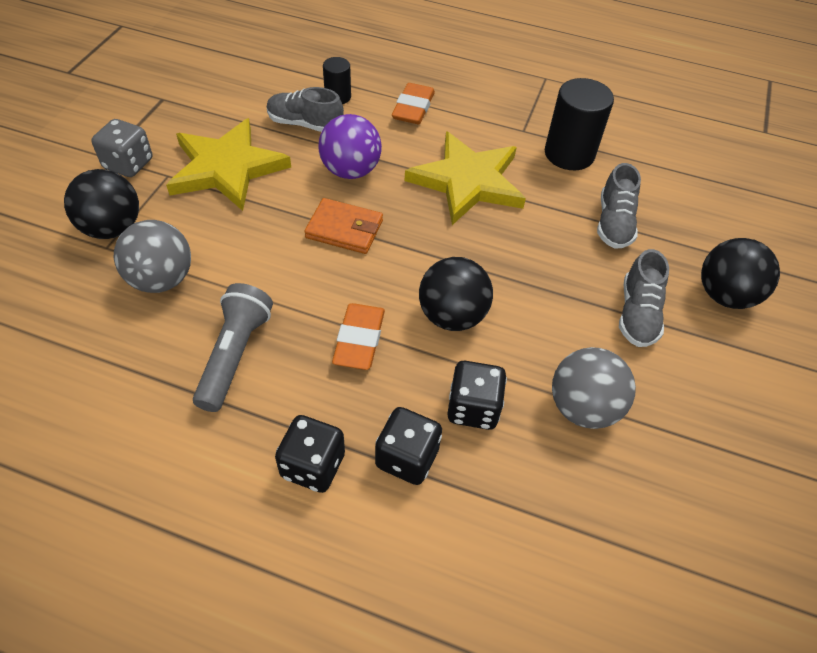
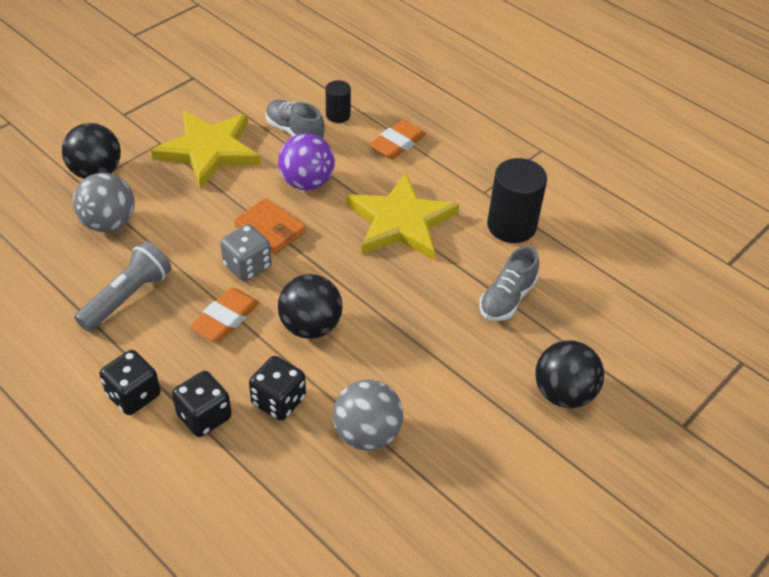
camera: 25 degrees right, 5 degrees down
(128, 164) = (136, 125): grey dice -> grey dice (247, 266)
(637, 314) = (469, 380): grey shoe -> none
——————————
# [Problem to solve]
Determine the number of lines in the preceding data that contain the word "grey". Reply with that number only.

# [Result]
2